== What this task involves ==
Determine how many lines in the records below include the word "yellow" and output that number alone.

== Entries supplied ==
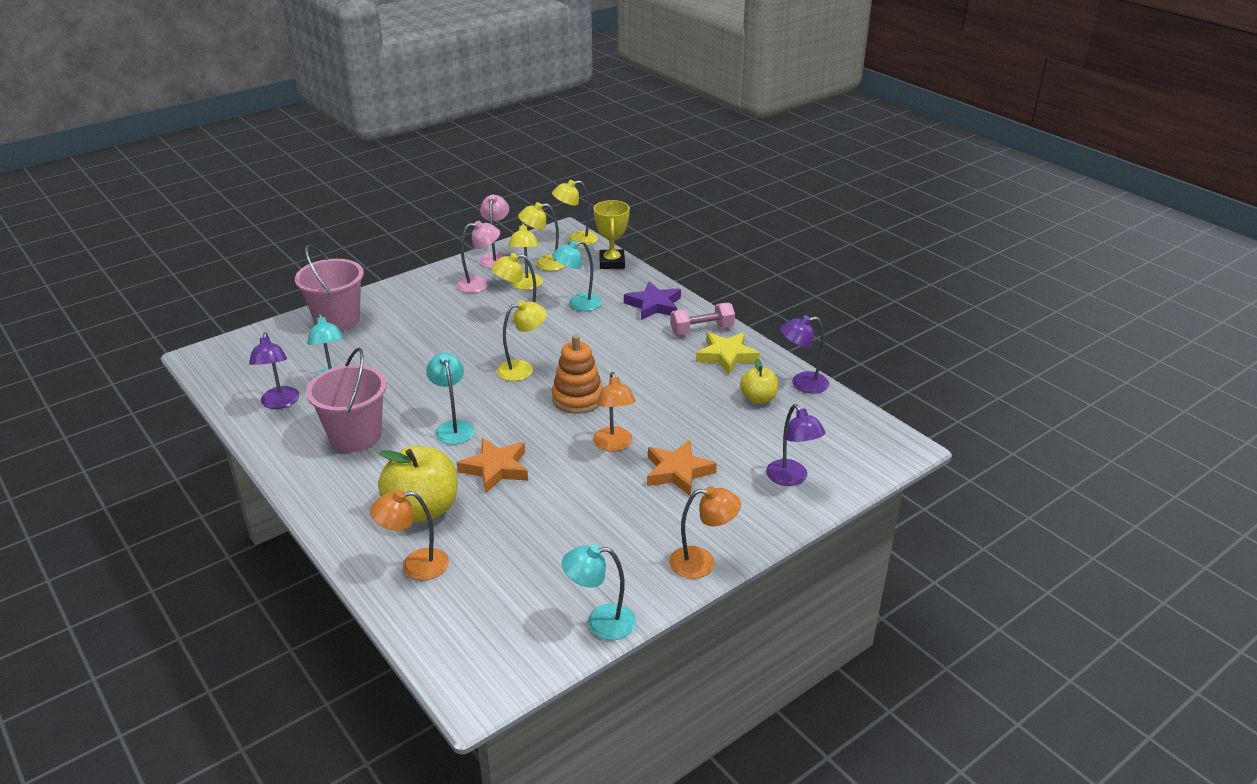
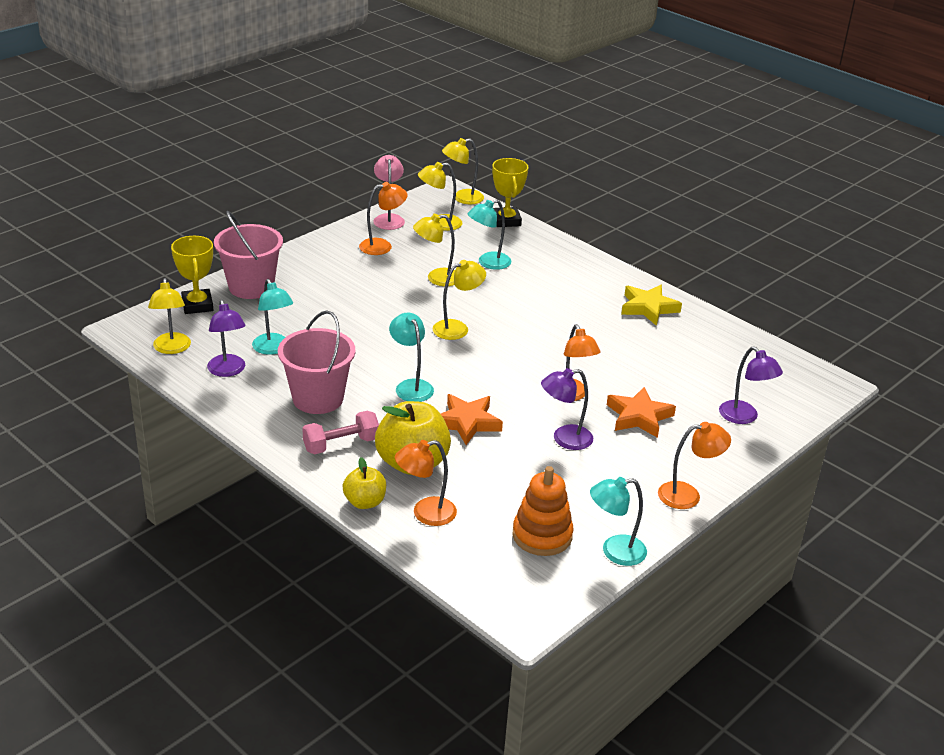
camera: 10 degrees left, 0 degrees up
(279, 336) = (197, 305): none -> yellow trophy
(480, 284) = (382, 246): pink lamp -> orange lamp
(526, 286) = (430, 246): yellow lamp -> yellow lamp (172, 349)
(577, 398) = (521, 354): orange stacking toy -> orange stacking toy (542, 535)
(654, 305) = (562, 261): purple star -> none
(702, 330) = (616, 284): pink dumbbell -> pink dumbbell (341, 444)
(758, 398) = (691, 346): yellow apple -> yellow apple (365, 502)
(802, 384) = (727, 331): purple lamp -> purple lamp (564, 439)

== Task output ==
3